> _Description of the task_
Your task is to filter the entries and copy every line containing the string "plus".

> _Task data_
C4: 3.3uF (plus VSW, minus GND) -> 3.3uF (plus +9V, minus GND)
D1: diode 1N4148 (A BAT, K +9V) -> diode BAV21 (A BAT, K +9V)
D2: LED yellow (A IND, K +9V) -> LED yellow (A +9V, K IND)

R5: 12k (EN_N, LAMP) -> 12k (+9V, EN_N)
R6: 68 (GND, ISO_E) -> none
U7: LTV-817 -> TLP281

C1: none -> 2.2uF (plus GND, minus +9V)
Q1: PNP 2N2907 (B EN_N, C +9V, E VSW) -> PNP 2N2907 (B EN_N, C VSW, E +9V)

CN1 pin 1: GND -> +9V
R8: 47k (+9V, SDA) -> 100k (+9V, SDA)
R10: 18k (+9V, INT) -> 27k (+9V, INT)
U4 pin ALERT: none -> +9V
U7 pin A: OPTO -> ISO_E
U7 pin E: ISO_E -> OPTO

> _Response to the task_
C4: 3.3uF (plus VSW, minus GND) -> 3.3uF (plus +9V, minus GND)
C1: none -> 2.2uF (plus GND, minus +9V)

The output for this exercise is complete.